[RECORD EXTRACTS]

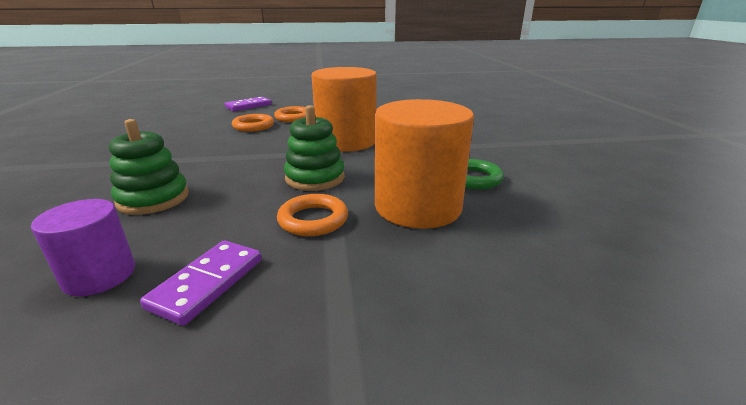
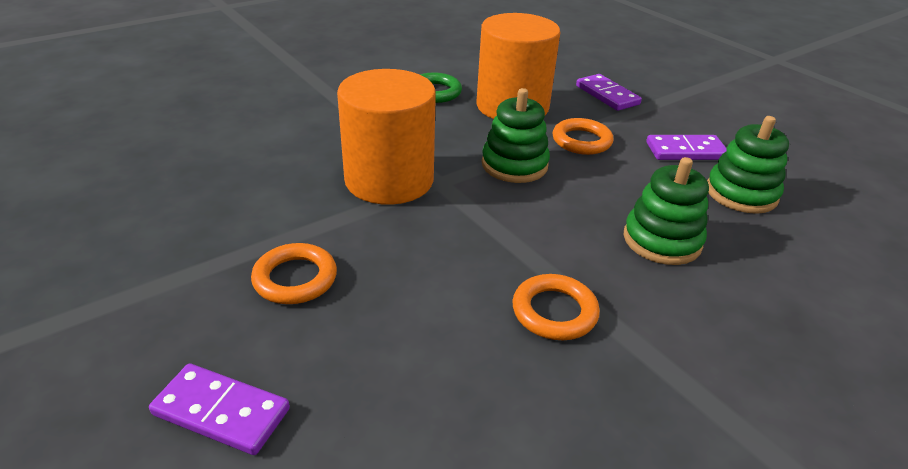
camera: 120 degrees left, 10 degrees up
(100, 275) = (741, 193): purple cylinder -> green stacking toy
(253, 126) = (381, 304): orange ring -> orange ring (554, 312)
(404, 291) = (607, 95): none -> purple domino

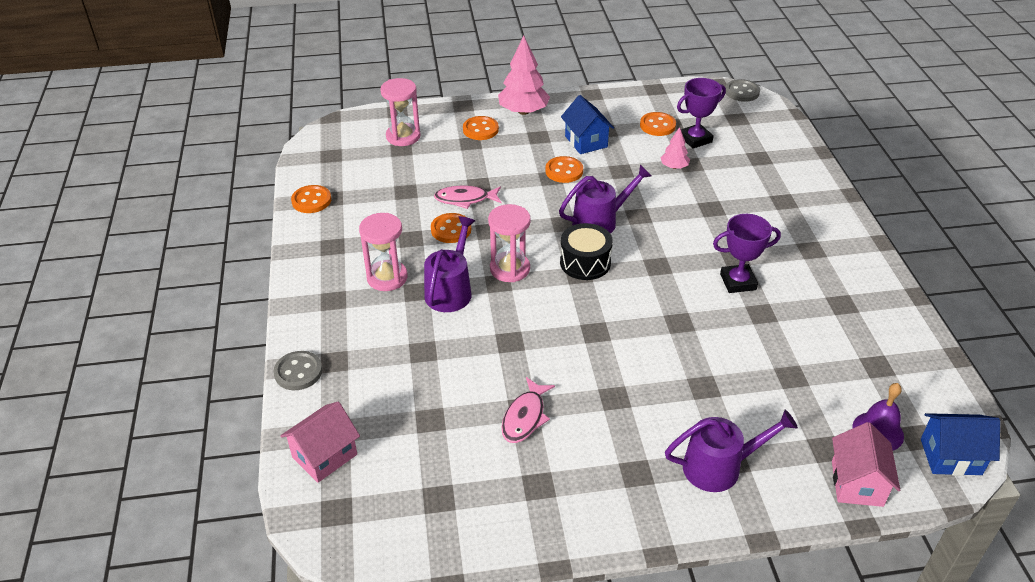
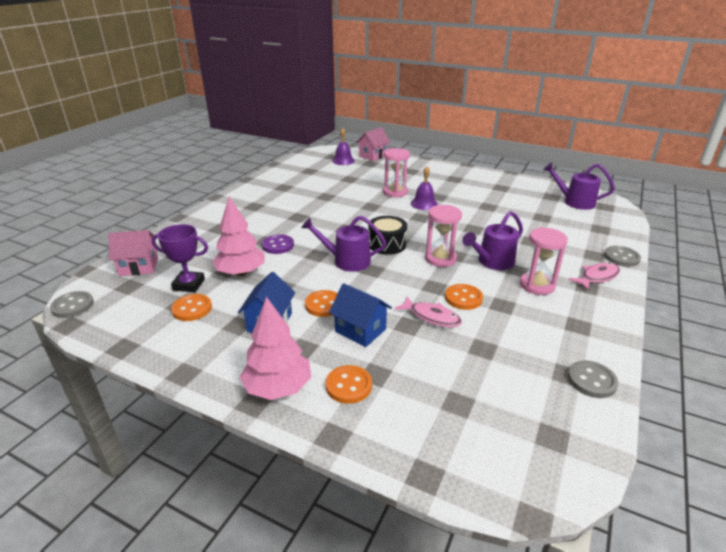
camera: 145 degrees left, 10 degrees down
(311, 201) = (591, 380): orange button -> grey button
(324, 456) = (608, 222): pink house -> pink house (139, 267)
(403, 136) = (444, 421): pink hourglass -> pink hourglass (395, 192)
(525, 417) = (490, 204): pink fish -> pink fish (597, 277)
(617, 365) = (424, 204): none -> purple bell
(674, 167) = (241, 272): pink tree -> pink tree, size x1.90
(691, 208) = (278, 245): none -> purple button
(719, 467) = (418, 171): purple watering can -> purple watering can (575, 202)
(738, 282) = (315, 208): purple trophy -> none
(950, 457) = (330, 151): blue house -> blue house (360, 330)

[/RECORD EXTRACTS]
[RECORD EXTRACTS]

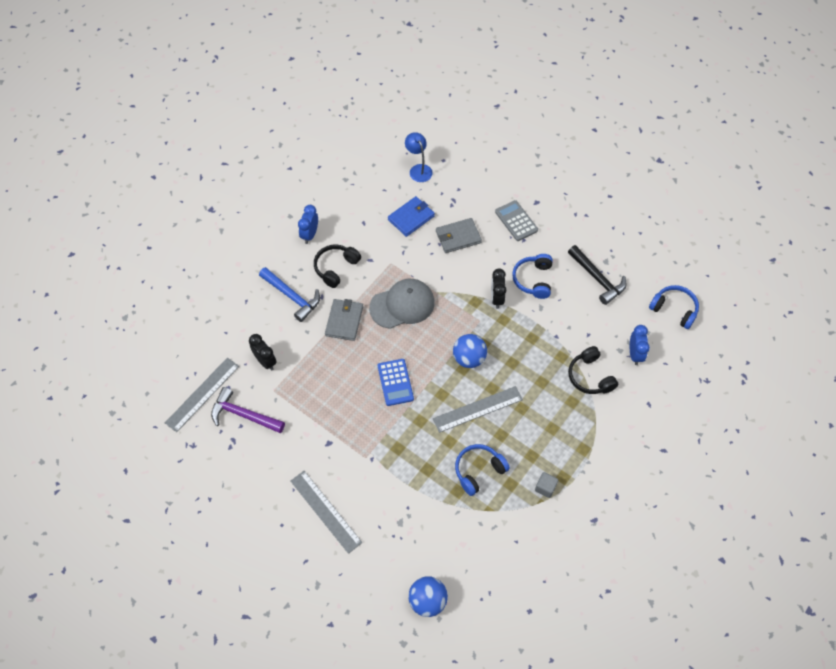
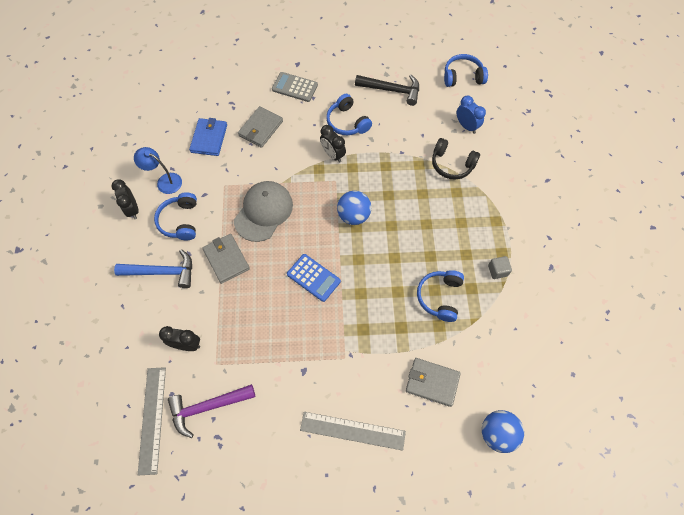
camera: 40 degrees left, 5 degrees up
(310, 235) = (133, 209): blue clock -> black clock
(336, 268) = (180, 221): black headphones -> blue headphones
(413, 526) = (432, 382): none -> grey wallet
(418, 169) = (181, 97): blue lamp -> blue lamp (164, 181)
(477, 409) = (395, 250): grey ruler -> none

[/RECORD EXTRACTS]

### [YOUR OBJECTIVE]
Using the data above, transcribe exactly the lines between those containing "camera: 120 degrees left, 10 degrees up" and "(719, 467) = (418, 171): purple", inclusive, and leave every picture behind.

### [OUTPUT BELOW]
camera: 120 degrees left, 10 degrees up
(100, 275) = (741, 193): purple cylinder -> green stacking toy
(253, 126) = (381, 304): orange ring -> orange ring (554, 312)
(404, 291) = (607, 95): none -> purple domino

camera: 145 degrees left, 10 degrees down
(311, 201) = (591, 380): orange button -> grey button
(324, 456) = (608, 222): pink house -> pink house (139, 267)
(403, 136) = (444, 421): pink hourglass -> pink hourglass (395, 192)
(525, 417) = (490, 204): pink fish -> pink fish (597, 277)
(617, 365) = (424, 204): none -> purple bell
(674, 167) = (241, 272): pink tree -> pink tree, size x1.90
(691, 208) = (278, 245): none -> purple button
(719, 467) = (418, 171): purple watering can -> purple watering can (575, 202)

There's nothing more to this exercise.